> Work order
Please write out all of the entries without altering anything.

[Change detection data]
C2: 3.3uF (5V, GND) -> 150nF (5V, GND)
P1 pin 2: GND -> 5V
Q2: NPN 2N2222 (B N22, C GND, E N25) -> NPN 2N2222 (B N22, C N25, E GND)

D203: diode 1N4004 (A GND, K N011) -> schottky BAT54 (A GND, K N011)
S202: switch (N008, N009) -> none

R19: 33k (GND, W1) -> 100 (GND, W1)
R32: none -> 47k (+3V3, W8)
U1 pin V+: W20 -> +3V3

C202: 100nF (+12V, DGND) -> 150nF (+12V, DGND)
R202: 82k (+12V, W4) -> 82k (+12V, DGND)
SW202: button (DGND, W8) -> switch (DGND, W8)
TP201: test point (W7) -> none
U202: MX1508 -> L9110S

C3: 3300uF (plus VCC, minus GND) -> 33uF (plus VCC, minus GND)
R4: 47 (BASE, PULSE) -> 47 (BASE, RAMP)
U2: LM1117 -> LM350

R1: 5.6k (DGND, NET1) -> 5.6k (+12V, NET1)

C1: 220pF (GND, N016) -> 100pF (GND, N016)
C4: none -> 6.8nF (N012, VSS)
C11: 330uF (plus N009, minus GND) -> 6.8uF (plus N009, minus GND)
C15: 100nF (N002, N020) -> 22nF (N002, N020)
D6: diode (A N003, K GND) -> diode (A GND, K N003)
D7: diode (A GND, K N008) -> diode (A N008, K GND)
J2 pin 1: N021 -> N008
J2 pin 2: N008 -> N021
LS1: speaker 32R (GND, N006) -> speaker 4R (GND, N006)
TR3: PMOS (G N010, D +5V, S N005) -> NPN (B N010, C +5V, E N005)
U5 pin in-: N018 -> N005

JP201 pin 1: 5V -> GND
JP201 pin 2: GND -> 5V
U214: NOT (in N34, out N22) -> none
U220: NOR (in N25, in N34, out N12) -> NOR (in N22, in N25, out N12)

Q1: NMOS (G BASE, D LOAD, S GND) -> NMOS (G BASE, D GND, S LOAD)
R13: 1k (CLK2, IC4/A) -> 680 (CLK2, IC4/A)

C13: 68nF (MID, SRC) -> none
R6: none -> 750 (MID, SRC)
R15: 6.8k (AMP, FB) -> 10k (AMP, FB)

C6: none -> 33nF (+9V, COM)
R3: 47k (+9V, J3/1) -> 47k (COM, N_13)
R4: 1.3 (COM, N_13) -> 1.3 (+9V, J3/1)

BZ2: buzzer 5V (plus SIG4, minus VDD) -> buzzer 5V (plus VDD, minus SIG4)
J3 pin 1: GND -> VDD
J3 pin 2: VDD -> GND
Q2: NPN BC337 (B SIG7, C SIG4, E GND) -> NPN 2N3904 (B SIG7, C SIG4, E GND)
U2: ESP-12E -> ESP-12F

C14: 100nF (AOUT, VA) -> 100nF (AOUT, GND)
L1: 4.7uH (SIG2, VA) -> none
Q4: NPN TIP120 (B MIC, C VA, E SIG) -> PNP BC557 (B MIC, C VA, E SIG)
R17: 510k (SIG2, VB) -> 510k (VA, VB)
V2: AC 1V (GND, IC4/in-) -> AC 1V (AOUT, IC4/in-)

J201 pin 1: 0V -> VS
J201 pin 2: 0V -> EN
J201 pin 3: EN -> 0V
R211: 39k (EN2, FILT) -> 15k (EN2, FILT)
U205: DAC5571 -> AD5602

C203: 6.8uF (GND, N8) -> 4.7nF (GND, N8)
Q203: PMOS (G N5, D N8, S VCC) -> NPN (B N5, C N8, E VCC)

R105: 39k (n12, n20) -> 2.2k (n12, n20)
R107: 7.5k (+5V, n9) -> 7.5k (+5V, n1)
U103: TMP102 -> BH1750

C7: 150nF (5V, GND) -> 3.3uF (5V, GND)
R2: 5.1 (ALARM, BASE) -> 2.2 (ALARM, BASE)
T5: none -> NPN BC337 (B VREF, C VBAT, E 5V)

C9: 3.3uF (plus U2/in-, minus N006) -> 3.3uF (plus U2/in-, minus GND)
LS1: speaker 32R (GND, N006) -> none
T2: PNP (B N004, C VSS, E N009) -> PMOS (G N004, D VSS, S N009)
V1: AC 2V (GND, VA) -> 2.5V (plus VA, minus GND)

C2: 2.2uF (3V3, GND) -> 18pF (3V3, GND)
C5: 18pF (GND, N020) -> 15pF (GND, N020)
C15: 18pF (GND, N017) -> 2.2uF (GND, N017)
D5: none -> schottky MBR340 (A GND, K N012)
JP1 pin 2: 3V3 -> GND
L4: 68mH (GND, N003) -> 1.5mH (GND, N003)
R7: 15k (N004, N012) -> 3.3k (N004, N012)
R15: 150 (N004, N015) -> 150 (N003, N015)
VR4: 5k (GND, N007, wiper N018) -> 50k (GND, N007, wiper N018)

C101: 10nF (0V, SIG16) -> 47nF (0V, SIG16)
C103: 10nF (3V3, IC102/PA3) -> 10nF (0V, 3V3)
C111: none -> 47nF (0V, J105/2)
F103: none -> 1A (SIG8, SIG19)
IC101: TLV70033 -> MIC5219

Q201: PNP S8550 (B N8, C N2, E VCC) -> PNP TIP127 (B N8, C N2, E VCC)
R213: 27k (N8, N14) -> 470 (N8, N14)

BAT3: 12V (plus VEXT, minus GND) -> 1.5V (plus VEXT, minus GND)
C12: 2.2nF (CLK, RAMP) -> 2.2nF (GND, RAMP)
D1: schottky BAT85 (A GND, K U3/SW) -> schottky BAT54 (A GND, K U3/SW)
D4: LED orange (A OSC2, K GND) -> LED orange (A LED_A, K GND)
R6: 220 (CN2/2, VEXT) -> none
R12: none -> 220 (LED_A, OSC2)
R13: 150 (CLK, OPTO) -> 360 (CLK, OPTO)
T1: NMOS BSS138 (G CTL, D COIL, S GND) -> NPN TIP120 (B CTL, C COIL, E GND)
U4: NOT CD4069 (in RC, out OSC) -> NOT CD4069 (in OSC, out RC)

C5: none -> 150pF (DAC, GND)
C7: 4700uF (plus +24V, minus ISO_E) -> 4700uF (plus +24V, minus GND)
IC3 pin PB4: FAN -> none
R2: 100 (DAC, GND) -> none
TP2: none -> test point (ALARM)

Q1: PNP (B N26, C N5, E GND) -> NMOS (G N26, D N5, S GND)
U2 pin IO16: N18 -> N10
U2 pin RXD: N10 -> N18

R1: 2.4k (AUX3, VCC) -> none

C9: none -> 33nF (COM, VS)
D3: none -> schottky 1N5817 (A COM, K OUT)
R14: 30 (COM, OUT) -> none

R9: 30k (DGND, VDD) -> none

> Written answer
C2: 3.3uF (5V, GND) -> 150nF (5V, GND)
P1 pin 2: GND -> 5V
Q2: NPN 2N2222 (B N22, C GND, E N25) -> NPN 2N2222 (B N22, C N25, E GND)

D203: diode 1N4004 (A GND, K N011) -> schottky BAT54 (A GND, K N011)
S202: switch (N008, N009) -> none

R19: 33k (GND, W1) -> 100 (GND, W1)
R32: none -> 47k (+3V3, W8)
U1 pin V+: W20 -> +3V3

C202: 100nF (+12V, DGND) -> 150nF (+12V, DGND)
R202: 82k (+12V, W4) -> 82k (+12V, DGND)
SW202: button (DGND, W8) -> switch (DGND, W8)
TP201: test point (W7) -> none
U202: MX1508 -> L9110S

C3: 3300uF (plus VCC, minus GND) -> 33uF (plus VCC, minus GND)
R4: 47 (BASE, PULSE) -> 47 (BASE, RAMP)
U2: LM1117 -> LM350

R1: 5.6k (DGND, NET1) -> 5.6k (+12V, NET1)

C1: 220pF (GND, N016) -> 100pF (GND, N016)
C4: none -> 6.8nF (N012, VSS)
C11: 330uF (plus N009, minus GND) -> 6.8uF (plus N009, minus GND)
C15: 100nF (N002, N020) -> 22nF (N002, N020)
D6: diode (A N003, K GND) -> diode (A GND, K N003)
D7: diode (A GND, K N008) -> diode (A N008, K GND)
J2 pin 1: N021 -> N008
J2 pin 2: N008 -> N021
LS1: speaker 32R (GND, N006) -> speaker 4R (GND, N006)
TR3: PMOS (G N010, D +5V, S N005) -> NPN (B N010, C +5V, E N005)
U5 pin in-: N018 -> N005

JP201 pin 1: 5V -> GND
JP201 pin 2: GND -> 5V
U214: NOT (in N34, out N22) -> none
U220: NOR (in N25, in N34, out N12) -> NOR (in N22, in N25, out N12)

Q1: NMOS (G BASE, D LOAD, S GND) -> NMOS (G BASE, D GND, S LOAD)
R13: 1k (CLK2, IC4/A) -> 680 (CLK2, IC4/A)

C13: 68nF (MID, SRC) -> none
R6: none -> 750 (MID, SRC)
R15: 6.8k (AMP, FB) -> 10k (AMP, FB)

C6: none -> 33nF (+9V, COM)
R3: 47k (+9V, J3/1) -> 47k (COM, N_13)
R4: 1.3 (COM, N_13) -> 1.3 (+9V, J3/1)

BZ2: buzzer 5V (plus SIG4, minus VDD) -> buzzer 5V (plus VDD, minus SIG4)
J3 pin 1: GND -> VDD
J3 pin 2: VDD -> GND
Q2: NPN BC337 (B SIG7, C SIG4, E GND) -> NPN 2N3904 (B SIG7, C SIG4, E GND)
U2: ESP-12E -> ESP-12F

C14: 100nF (AOUT, VA) -> 100nF (AOUT, GND)
L1: 4.7uH (SIG2, VA) -> none
Q4: NPN TIP120 (B MIC, C VA, E SIG) -> PNP BC557 (B MIC, C VA, E SIG)
R17: 510k (SIG2, VB) -> 510k (VA, VB)
V2: AC 1V (GND, IC4/in-) -> AC 1V (AOUT, IC4/in-)

J201 pin 1: 0V -> VS
J201 pin 2: 0V -> EN
J201 pin 3: EN -> 0V
R211: 39k (EN2, FILT) -> 15k (EN2, FILT)
U205: DAC5571 -> AD5602

C203: 6.8uF (GND, N8) -> 4.7nF (GND, N8)
Q203: PMOS (G N5, D N8, S VCC) -> NPN (B N5, C N8, E VCC)

R105: 39k (n12, n20) -> 2.2k (n12, n20)
R107: 7.5k (+5V, n9) -> 7.5k (+5V, n1)
U103: TMP102 -> BH1750

C7: 150nF (5V, GND) -> 3.3uF (5V, GND)
R2: 5.1 (ALARM, BASE) -> 2.2 (ALARM, BASE)
T5: none -> NPN BC337 (B VREF, C VBAT, E 5V)

C9: 3.3uF (plus U2/in-, minus N006) -> 3.3uF (plus U2/in-, minus GND)
LS1: speaker 32R (GND, N006) -> none
T2: PNP (B N004, C VSS, E N009) -> PMOS (G N004, D VSS, S N009)
V1: AC 2V (GND, VA) -> 2.5V (plus VA, minus GND)

C2: 2.2uF (3V3, GND) -> 18pF (3V3, GND)
C5: 18pF (GND, N020) -> 15pF (GND, N020)
C15: 18pF (GND, N017) -> 2.2uF (GND, N017)
D5: none -> schottky MBR340 (A GND, K N012)
JP1 pin 2: 3V3 -> GND
L4: 68mH (GND, N003) -> 1.5mH (GND, N003)
R7: 15k (N004, N012) -> 3.3k (N004, N012)
R15: 150 (N004, N015) -> 150 (N003, N015)
VR4: 5k (GND, N007, wiper N018) -> 50k (GND, N007, wiper N018)

C101: 10nF (0V, SIG16) -> 47nF (0V, SIG16)
C103: 10nF (3V3, IC102/PA3) -> 10nF (0V, 3V3)
C111: none -> 47nF (0V, J105/2)
F103: none -> 1A (SIG8, SIG19)
IC101: TLV70033 -> MIC5219

Q201: PNP S8550 (B N8, C N2, E VCC) -> PNP TIP127 (B N8, C N2, E VCC)
R213: 27k (N8, N14) -> 470 (N8, N14)

BAT3: 12V (plus VEXT, minus GND) -> 1.5V (plus VEXT, minus GND)
C12: 2.2nF (CLK, RAMP) -> 2.2nF (GND, RAMP)
D1: schottky BAT85 (A GND, K U3/SW) -> schottky BAT54 (A GND, K U3/SW)
D4: LED orange (A OSC2, K GND) -> LED orange (A LED_A, K GND)
R6: 220 (CN2/2, VEXT) -> none
R12: none -> 220 (LED_A, OSC2)
R13: 150 (CLK, OPTO) -> 360 (CLK, OPTO)
T1: NMOS BSS138 (G CTL, D COIL, S GND) -> NPN TIP120 (B CTL, C COIL, E GND)
U4: NOT CD4069 (in RC, out OSC) -> NOT CD4069 (in OSC, out RC)

C5: none -> 150pF (DAC, GND)
C7: 4700uF (plus +24V, minus ISO_E) -> 4700uF (plus +24V, minus GND)
IC3 pin PB4: FAN -> none
R2: 100 (DAC, GND) -> none
TP2: none -> test point (ALARM)

Q1: PNP (B N26, C N5, E GND) -> NMOS (G N26, D N5, S GND)
U2 pin IO16: N18 -> N10
U2 pin RXD: N10 -> N18

R1: 2.4k (AUX3, VCC) -> none

C9: none -> 33nF (COM, VS)
D3: none -> schottky 1N5817 (A COM, K OUT)
R14: 30 (COM, OUT) -> none

R9: 30k (DGND, VDD) -> none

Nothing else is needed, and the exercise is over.